EXERCISE BRIEF:
When writing out the entries below, keep only the lines from the line with "(97, 572) = (228, 51): white" to the line with "(900, 249) = (800, 122): purple tape -> none", both included, exactly as they are, and leave the pictures aside.

INFORMATION SHOWN:
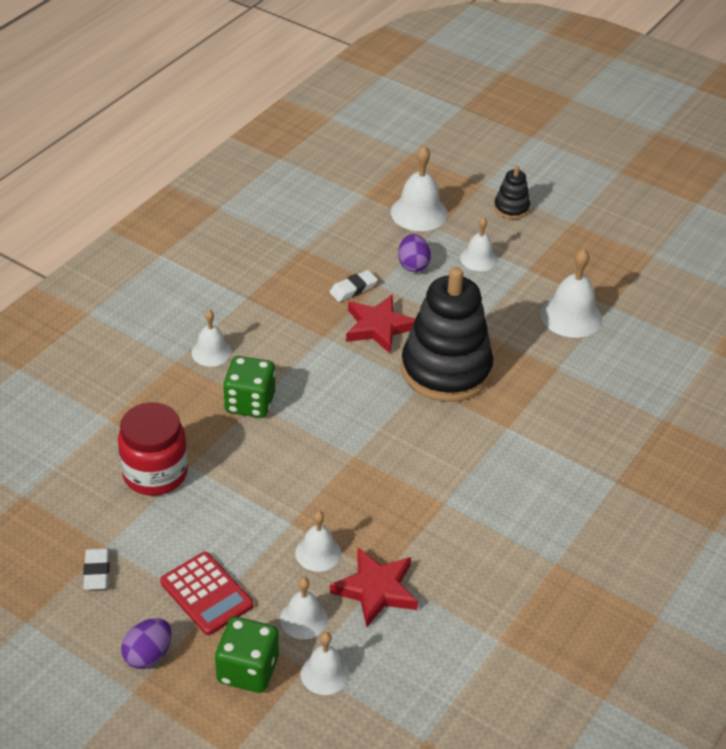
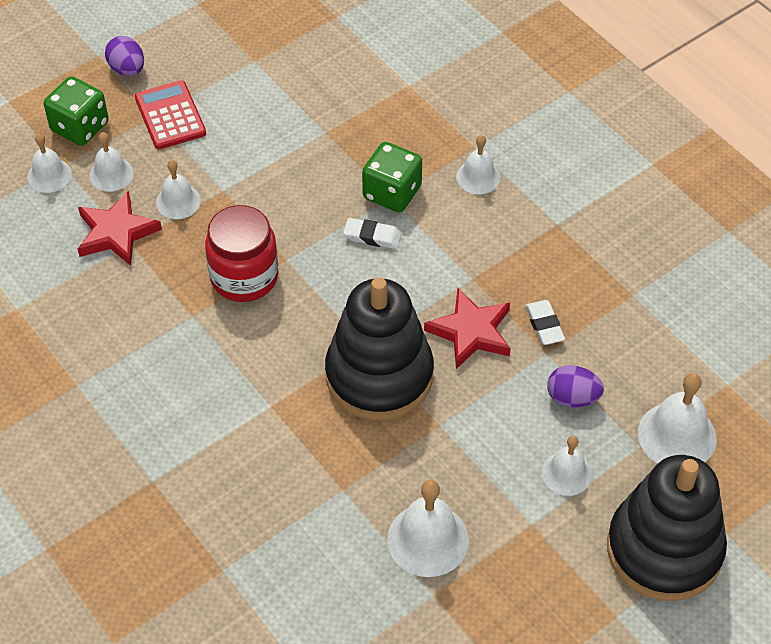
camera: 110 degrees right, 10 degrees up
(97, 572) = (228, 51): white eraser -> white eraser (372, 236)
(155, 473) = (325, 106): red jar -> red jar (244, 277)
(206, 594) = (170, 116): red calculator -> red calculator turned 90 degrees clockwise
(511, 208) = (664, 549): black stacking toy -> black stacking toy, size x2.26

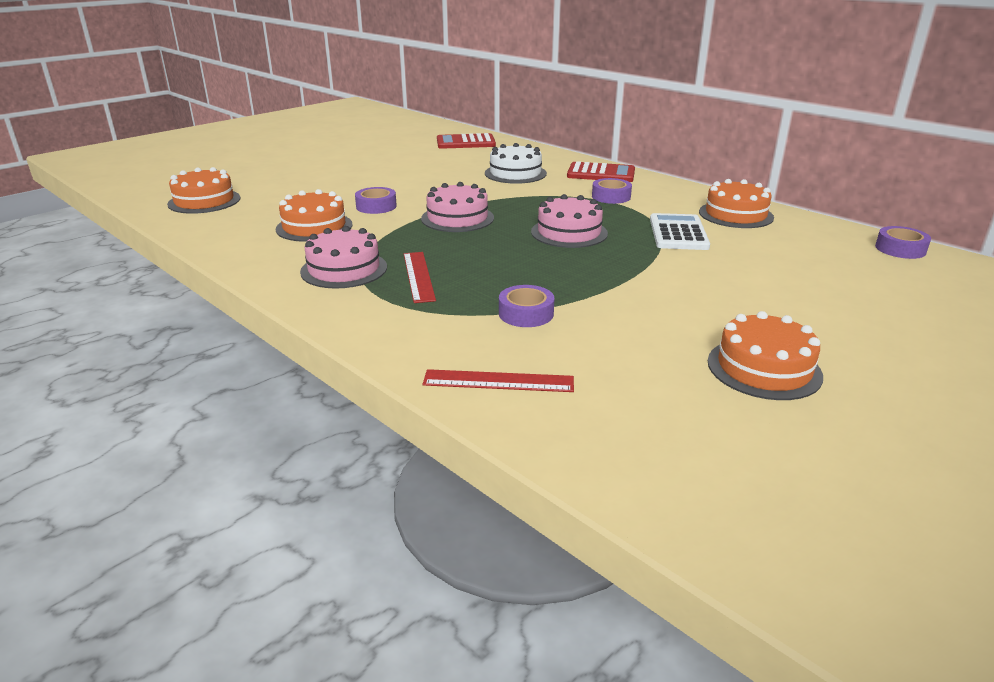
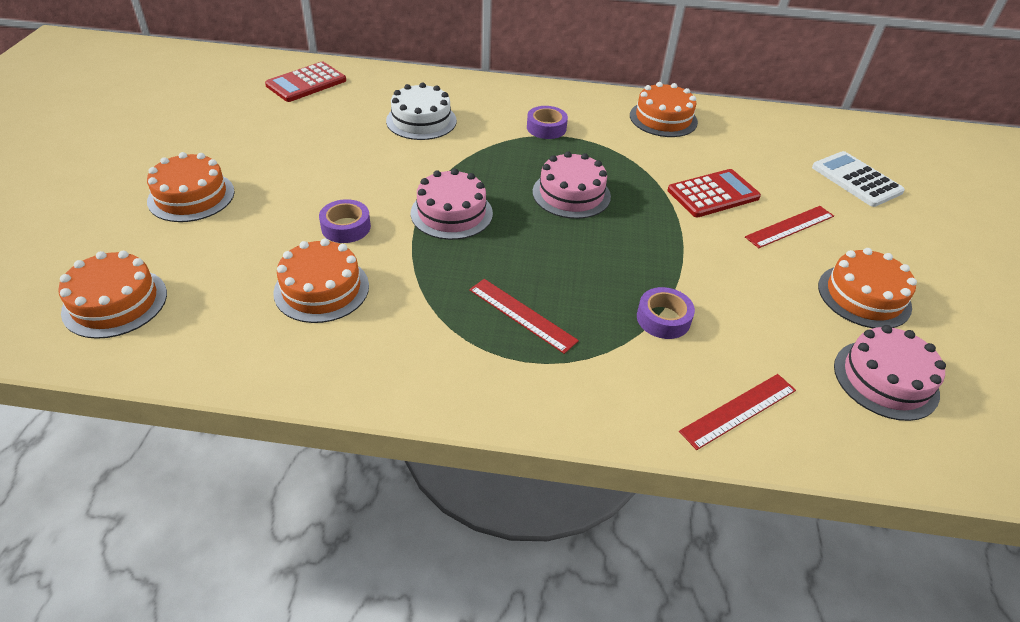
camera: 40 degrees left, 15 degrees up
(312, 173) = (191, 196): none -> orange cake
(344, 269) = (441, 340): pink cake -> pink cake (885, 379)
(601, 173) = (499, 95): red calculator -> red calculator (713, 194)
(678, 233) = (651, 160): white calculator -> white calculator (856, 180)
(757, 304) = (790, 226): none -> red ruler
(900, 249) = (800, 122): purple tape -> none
==
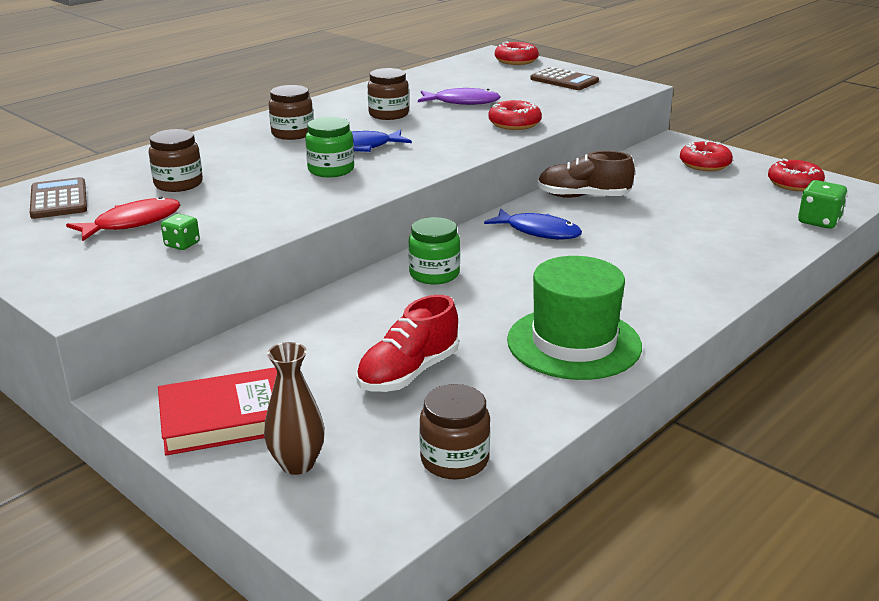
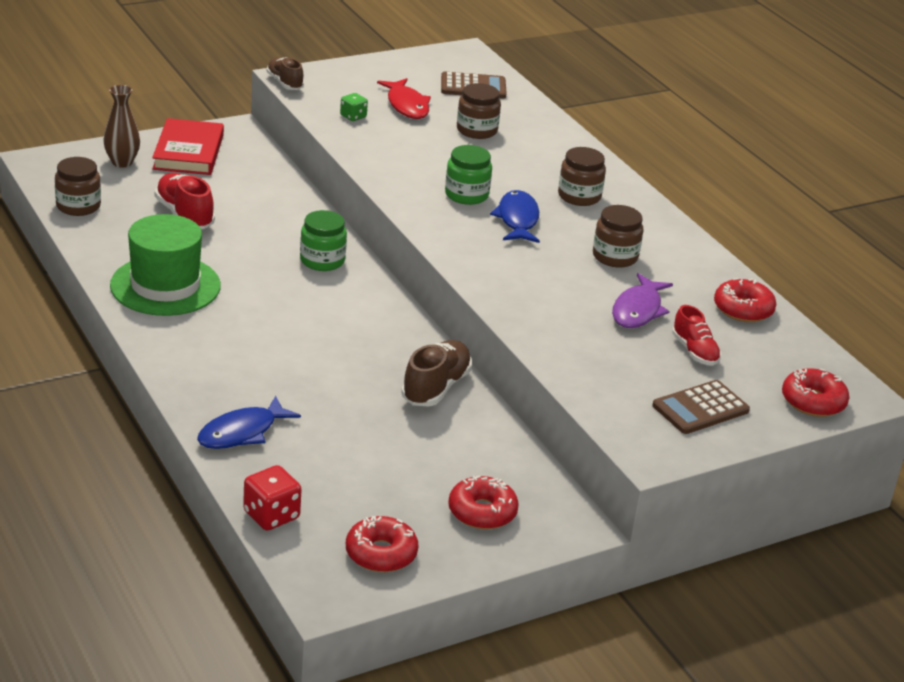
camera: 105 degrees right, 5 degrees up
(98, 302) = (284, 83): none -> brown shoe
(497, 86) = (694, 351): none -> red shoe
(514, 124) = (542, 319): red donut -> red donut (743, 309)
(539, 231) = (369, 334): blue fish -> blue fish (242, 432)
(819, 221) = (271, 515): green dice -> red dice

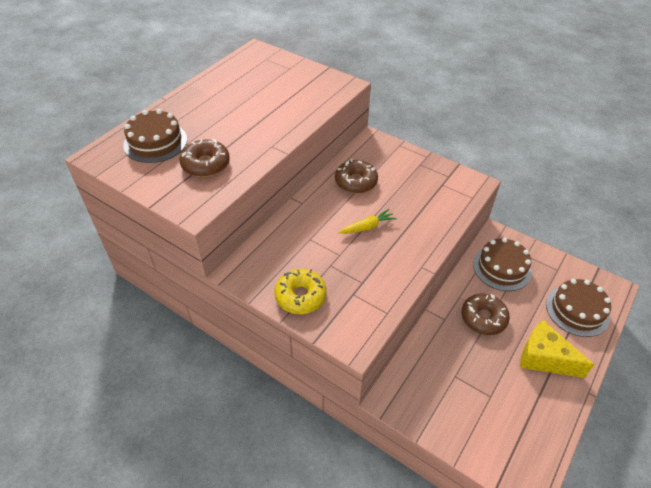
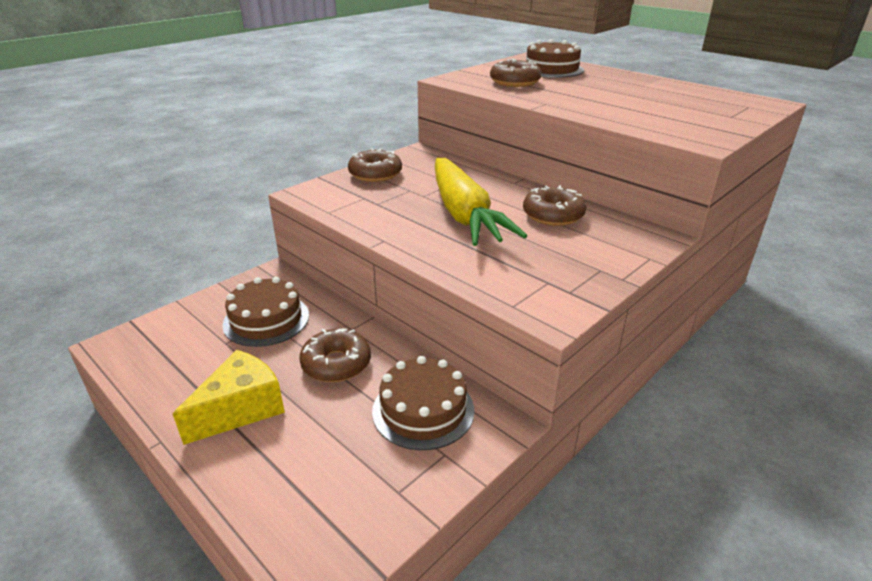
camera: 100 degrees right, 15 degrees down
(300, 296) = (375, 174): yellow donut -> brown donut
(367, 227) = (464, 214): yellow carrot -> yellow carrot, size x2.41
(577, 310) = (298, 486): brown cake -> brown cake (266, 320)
==
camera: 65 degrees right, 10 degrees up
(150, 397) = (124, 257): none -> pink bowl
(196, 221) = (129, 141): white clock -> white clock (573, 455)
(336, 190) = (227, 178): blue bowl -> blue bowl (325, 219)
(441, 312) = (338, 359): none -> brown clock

ANSWER TO THIS EXERCISE:
(97, 572) = (228, 51): white eraser -> white eraser (372, 236)
(155, 473) = (325, 106): red jar -> red jar (244, 277)
(206, 594) = (170, 116): red calculator -> red calculator turned 90 degrees clockwise
(511, 208) = (664, 549): black stacking toy -> black stacking toy, size x2.26

camera: 40 degrees left, 15 degrees up
(312, 173) = (191, 196): none -> orange cake
(344, 269) = (441, 340): pink cake -> pink cake (885, 379)
(601, 173) = (499, 95): red calculator -> red calculator (713, 194)
(678, 233) = (651, 160): white calculator -> white calculator (856, 180)
(757, 304) = (790, 226): none -> red ruler
(900, 249) = (800, 122): purple tape -> none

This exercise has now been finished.